[Data in this exercise Boundary: Start]

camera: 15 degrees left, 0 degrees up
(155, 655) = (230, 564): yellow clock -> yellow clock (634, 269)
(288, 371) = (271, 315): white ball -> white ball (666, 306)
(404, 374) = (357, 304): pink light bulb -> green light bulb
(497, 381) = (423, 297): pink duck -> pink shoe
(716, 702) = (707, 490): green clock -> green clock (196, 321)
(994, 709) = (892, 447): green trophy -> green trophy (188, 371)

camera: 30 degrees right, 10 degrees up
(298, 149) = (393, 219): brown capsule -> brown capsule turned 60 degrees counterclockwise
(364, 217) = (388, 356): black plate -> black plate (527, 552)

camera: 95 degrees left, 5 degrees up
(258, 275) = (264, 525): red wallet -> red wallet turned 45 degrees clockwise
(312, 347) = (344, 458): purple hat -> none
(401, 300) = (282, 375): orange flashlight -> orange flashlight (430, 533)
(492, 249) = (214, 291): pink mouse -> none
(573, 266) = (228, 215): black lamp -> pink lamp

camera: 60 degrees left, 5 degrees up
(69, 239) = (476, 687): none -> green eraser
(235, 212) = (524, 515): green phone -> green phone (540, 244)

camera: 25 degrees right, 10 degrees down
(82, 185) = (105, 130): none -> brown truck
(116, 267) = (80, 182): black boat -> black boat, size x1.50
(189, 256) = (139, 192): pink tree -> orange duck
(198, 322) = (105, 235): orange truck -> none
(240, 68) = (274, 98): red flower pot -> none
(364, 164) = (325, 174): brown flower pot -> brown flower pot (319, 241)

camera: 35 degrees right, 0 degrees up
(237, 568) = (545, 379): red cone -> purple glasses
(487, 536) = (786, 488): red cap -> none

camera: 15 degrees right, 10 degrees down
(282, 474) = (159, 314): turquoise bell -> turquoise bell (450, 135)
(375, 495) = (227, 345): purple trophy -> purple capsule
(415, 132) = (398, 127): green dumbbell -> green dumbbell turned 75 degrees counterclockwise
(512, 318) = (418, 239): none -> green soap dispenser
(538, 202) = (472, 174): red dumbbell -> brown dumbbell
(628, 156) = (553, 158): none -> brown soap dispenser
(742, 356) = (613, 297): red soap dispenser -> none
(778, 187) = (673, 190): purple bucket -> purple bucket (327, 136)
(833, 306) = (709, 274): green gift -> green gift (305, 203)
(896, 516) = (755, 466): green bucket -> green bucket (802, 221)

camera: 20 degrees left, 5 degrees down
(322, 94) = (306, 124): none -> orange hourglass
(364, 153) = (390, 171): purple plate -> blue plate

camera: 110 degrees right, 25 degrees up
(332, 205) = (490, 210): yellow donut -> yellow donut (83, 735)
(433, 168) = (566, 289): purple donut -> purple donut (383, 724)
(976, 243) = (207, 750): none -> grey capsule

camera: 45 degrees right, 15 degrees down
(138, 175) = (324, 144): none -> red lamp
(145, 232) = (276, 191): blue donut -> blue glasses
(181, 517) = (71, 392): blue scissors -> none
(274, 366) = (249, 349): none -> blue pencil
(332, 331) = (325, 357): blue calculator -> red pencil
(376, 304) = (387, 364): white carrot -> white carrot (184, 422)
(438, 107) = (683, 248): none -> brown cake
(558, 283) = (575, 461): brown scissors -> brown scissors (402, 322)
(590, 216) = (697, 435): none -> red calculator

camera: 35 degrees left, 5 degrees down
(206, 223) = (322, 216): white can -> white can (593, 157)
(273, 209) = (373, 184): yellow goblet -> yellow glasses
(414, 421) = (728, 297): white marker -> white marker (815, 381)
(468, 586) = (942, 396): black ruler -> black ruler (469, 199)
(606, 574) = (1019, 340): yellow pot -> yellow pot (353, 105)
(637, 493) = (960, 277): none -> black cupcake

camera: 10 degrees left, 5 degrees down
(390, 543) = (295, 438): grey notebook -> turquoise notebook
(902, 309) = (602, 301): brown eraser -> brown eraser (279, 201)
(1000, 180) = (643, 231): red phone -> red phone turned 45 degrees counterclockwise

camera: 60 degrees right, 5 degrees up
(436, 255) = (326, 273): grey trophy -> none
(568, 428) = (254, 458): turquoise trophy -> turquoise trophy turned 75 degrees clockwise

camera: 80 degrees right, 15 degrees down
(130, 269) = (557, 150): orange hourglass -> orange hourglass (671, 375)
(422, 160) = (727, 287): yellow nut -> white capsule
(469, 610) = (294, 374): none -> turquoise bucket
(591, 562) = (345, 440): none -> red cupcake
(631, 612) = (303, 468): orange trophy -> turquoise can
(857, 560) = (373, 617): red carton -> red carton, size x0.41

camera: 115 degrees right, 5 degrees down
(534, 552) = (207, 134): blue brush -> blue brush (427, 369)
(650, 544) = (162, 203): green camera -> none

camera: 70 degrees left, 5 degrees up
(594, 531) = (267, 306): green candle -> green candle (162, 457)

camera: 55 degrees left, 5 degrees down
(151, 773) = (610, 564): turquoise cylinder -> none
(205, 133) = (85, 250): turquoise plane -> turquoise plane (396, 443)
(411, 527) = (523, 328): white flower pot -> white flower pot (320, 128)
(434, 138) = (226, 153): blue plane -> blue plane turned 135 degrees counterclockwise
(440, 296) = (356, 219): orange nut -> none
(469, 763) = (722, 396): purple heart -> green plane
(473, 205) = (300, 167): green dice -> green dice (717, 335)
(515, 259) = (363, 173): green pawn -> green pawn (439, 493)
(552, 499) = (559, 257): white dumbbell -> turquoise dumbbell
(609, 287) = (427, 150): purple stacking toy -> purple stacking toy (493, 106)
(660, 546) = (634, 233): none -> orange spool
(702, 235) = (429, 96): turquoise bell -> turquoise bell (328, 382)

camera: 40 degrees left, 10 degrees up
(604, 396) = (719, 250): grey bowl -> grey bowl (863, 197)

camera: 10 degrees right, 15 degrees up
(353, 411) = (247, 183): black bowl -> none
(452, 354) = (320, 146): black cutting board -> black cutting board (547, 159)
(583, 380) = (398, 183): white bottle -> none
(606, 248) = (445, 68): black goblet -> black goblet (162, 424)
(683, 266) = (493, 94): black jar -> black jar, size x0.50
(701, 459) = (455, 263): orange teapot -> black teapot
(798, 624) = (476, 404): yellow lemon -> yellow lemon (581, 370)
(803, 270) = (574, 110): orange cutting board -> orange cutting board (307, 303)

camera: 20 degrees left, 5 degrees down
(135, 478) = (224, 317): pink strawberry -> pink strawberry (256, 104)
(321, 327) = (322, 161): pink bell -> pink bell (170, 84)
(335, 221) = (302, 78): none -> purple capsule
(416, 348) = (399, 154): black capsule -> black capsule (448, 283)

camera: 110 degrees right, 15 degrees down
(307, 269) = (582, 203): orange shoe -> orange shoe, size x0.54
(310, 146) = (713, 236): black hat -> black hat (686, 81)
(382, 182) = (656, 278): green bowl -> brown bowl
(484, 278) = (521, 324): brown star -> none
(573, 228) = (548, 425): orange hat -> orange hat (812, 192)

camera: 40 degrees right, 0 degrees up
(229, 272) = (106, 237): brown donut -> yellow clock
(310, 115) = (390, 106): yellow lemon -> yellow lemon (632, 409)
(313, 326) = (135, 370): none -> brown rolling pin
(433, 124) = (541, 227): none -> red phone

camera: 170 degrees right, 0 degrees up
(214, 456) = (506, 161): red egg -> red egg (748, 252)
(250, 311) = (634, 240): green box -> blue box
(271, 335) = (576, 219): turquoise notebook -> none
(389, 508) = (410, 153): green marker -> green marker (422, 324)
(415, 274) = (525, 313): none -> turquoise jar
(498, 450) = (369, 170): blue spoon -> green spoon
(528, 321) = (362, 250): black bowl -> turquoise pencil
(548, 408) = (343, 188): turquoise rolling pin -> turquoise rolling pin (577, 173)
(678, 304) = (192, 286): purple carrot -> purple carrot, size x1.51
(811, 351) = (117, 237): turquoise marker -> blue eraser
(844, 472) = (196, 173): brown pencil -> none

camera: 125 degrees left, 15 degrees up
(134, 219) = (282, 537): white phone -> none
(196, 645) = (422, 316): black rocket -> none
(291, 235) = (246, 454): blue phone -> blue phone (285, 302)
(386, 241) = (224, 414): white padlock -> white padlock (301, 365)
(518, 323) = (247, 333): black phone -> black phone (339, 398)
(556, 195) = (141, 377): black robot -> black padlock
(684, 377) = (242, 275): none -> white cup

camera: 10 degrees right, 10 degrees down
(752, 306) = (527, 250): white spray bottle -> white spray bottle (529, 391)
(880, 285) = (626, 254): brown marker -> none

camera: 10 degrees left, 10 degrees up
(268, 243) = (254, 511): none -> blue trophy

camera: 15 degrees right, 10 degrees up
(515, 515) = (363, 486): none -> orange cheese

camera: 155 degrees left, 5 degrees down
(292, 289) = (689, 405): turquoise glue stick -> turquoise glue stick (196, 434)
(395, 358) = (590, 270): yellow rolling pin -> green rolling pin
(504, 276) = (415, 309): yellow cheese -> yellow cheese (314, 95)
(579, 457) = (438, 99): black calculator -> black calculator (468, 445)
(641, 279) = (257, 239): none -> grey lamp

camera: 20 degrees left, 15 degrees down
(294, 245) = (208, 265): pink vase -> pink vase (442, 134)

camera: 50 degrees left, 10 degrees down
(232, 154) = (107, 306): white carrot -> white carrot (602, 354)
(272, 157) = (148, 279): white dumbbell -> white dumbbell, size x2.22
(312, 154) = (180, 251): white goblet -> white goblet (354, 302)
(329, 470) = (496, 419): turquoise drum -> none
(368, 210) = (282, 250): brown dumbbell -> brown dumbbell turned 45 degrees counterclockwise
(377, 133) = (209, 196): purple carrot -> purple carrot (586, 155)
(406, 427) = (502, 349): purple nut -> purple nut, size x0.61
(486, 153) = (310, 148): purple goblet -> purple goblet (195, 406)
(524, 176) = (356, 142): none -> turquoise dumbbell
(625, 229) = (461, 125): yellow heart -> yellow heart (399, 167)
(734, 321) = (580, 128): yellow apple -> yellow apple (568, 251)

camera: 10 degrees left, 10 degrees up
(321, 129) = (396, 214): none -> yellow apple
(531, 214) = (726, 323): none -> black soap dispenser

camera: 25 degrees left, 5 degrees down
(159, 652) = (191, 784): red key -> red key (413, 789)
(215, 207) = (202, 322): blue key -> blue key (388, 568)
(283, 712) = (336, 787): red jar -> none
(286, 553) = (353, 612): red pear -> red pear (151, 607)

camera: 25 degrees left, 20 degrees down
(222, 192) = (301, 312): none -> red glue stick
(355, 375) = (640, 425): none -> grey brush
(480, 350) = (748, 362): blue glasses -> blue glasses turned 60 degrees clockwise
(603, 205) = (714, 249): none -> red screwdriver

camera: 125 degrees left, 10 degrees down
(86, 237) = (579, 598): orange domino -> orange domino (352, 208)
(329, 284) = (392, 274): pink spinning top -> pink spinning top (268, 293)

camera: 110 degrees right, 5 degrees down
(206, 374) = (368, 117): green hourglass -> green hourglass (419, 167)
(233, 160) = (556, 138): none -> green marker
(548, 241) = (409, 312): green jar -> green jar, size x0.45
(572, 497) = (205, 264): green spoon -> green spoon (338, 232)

[Data in this exercise Boundary: End]

◆ **About this exercise**
Set down exactly the lines of the data above, beginning with the line that has "(411, 527) = (523, 328): white" and ending with the line that has "(135, 478) = (224, 317): pink", and no others.

◆ **Result of the task**
(411, 527) = (523, 328): white flower pot -> white flower pot (320, 128)
(434, 138) = (226, 153): blue plane -> blue plane turned 135 degrees counterclockwise
(440, 296) = (356, 219): orange nut -> none
(469, 763) = (722, 396): purple heart -> green plane
(473, 205) = (300, 167): green dice -> green dice (717, 335)
(515, 259) = (363, 173): green pawn -> green pawn (439, 493)
(552, 499) = (559, 257): white dumbbell -> turquoise dumbbell
(609, 287) = (427, 150): purple stacking toy -> purple stacking toy (493, 106)
(660, 546) = (634, 233): none -> orange spool
(702, 235) = (429, 96): turquoise bell -> turquoise bell (328, 382)

camera: 40 degrees left, 10 degrees up
(604, 396) = (719, 250): grey bowl -> grey bowl (863, 197)

camera: 10 degrees right, 15 degrees up
(353, 411) = (247, 183): black bowl -> none
(452, 354) = (320, 146): black cutting board -> black cutting board (547, 159)
(583, 380) = (398, 183): white bottle -> none
(606, 248) = (445, 68): black goblet -> black goblet (162, 424)
(683, 266) = (493, 94): black jar -> black jar, size x0.50
(701, 459) = (455, 263): orange teapot -> black teapot
(798, 624) = (476, 404): yellow lemon -> yellow lemon (581, 370)
(803, 270) = (574, 110): orange cutting board -> orange cutting board (307, 303)

camera: 20 degrees left, 5 degrees down
(135, 478) = (224, 317): pink strawberry -> pink strawberry (256, 104)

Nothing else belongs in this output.